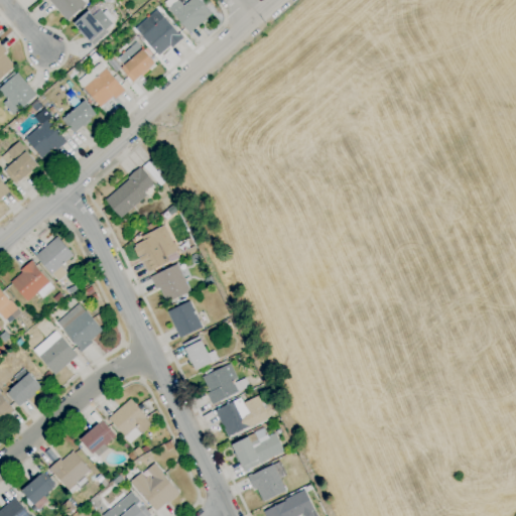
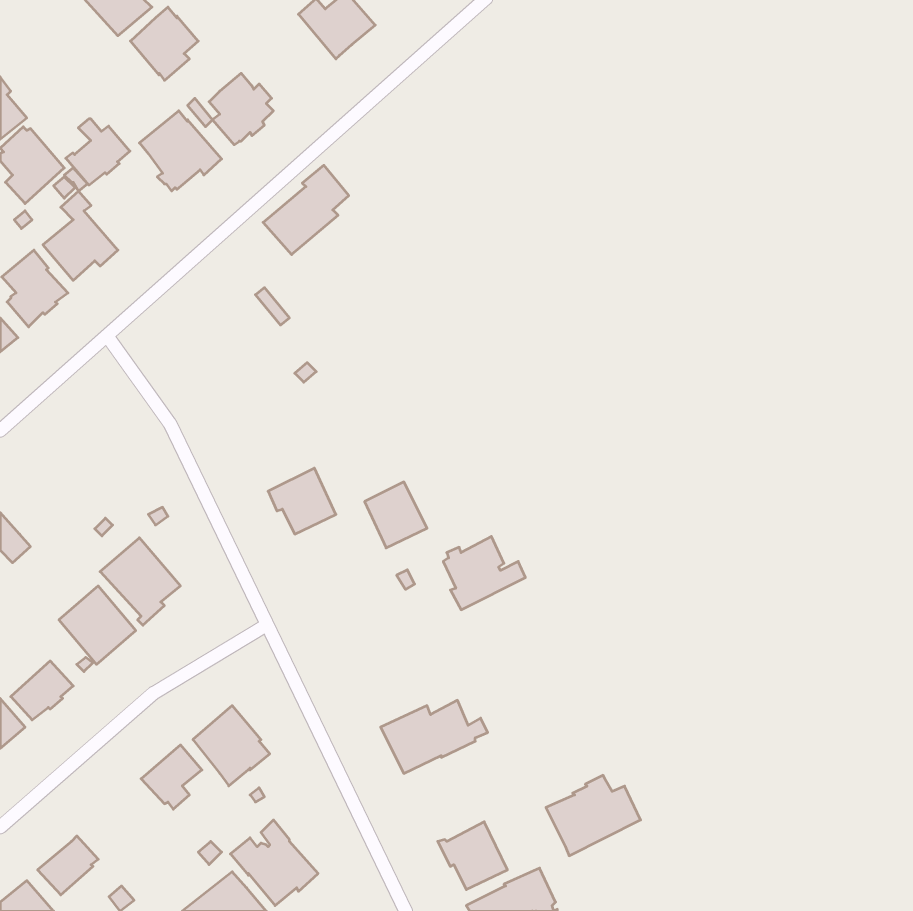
building: [135,9,183,55] -> none
building: [60,96,97,133] -> [66,119,130,185]
building: [105,167,153,218] -> [263,165,349,255]
building: [133,225,177,272] -> none
building: [35,237,74,274] -> none
building: [10,260,54,301] -> none
building: [167,300,203,338] -> [365,482,427,548]
building: [182,336,219,371] -> none
building: [203,363,249,404] -> [443,536,525,610]
building: [231,426,284,472] -> [546,775,641,856]
building: [48,450,90,494] -> none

◇ ◇ ◇ ◇

▸ **Task details**
Beginning with the line that contains "building: [60,96,97,133] -> [66,119,130,185]", return every line to the end of the listing, unchanged, and nothing else.

▸ **Answer for the task**
building: [60,96,97,133] -> [66,119,130,185]
building: [105,167,153,218] -> [263,165,349,255]
building: [133,225,177,272] -> none
building: [35,237,74,274] -> none
building: [10,260,54,301] -> none
building: [167,300,203,338] -> [365,482,427,548]
building: [182,336,219,371] -> none
building: [203,363,249,404] -> [443,536,525,610]
building: [231,426,284,472] -> [546,775,641,856]
building: [48,450,90,494] -> none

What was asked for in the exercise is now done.